Written task >>
Count the lines in the material that contain the string "override". Reply with the number only.

——————————

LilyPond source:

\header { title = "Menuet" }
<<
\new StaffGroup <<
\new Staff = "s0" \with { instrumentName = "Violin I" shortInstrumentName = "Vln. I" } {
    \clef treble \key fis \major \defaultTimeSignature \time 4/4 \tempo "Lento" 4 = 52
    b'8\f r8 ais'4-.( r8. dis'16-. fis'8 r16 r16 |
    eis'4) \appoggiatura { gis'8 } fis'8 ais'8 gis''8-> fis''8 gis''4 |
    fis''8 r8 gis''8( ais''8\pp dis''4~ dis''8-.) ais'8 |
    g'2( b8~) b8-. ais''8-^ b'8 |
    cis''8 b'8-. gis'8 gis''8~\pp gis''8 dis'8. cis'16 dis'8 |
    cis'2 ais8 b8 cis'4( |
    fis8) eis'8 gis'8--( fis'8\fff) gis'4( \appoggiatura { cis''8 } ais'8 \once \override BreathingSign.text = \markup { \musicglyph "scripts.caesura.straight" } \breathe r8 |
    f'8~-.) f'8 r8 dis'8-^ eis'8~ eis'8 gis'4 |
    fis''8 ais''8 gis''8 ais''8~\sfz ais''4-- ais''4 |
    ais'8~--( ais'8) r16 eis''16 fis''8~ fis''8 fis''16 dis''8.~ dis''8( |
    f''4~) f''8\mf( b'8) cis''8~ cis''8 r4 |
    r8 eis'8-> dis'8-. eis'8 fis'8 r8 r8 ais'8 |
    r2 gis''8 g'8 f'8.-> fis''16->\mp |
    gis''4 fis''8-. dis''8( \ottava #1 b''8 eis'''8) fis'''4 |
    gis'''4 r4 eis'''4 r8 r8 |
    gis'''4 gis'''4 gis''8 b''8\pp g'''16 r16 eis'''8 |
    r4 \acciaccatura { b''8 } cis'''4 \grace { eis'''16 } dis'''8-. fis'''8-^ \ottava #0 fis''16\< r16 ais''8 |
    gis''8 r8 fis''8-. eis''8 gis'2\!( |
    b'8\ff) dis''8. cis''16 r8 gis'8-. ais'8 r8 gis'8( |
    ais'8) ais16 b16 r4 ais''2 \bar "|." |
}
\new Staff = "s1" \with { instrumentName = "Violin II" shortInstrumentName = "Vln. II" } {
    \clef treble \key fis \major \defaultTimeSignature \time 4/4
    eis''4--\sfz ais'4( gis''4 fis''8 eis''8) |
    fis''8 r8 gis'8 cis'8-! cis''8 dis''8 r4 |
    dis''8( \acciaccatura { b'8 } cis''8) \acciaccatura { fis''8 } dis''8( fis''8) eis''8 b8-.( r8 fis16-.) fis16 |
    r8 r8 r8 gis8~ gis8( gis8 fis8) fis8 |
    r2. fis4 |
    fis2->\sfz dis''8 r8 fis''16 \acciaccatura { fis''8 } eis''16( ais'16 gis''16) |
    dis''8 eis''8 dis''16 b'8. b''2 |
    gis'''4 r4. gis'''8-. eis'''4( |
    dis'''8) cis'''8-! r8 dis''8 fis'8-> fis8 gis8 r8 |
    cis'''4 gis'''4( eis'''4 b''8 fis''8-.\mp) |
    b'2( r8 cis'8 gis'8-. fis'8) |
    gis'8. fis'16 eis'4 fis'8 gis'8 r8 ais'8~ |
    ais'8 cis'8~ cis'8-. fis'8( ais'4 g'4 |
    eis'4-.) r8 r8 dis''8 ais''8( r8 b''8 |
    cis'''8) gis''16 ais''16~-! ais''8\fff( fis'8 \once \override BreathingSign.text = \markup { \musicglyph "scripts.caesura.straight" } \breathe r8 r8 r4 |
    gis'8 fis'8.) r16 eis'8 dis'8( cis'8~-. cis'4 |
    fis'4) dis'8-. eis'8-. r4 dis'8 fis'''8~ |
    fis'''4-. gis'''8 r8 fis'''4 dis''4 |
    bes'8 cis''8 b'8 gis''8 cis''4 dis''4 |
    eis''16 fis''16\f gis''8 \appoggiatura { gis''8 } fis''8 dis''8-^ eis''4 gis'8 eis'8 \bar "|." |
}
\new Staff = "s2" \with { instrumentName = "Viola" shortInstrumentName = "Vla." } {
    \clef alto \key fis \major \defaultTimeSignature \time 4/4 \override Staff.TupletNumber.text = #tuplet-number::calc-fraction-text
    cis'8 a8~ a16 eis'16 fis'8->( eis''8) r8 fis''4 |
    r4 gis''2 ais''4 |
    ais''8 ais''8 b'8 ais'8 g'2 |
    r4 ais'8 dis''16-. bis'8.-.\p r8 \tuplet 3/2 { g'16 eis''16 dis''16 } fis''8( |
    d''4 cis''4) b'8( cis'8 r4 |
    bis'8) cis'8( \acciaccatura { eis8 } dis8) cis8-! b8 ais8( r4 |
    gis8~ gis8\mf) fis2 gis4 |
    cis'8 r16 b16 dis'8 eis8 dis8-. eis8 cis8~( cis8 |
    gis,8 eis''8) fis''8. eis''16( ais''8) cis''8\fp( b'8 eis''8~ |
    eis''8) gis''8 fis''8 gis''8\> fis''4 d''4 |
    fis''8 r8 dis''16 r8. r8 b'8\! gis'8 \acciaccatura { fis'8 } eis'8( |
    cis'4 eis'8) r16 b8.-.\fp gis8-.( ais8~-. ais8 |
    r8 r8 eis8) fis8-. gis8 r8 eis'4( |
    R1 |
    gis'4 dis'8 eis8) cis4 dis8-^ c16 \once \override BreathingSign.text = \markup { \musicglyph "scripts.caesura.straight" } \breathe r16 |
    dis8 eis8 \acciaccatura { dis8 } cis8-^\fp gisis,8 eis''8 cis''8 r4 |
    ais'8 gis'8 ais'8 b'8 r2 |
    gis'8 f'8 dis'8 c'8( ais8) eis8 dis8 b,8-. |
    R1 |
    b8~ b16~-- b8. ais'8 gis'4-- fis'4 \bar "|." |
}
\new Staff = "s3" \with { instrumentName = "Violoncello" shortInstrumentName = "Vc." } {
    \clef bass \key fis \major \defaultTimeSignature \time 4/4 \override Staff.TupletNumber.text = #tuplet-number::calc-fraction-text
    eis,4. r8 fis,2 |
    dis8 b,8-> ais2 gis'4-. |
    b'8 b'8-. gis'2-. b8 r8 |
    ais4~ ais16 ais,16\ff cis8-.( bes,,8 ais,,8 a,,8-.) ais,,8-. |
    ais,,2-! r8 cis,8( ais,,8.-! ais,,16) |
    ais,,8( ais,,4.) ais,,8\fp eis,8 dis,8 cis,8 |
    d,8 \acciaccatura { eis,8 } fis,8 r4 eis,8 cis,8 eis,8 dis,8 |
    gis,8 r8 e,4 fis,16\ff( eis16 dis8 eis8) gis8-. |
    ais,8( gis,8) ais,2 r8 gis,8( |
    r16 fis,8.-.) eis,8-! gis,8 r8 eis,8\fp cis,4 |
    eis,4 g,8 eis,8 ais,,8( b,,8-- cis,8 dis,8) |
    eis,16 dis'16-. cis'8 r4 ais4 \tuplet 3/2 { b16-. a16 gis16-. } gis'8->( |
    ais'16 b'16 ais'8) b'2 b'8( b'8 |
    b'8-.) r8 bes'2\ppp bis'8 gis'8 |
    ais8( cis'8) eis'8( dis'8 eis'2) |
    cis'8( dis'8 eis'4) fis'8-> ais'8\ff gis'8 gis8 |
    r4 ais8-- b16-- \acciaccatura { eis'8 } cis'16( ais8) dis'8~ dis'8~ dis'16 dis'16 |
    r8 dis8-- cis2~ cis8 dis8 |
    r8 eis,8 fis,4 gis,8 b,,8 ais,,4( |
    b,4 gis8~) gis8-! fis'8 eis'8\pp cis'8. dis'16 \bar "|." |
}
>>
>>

——————————

The solution >>
5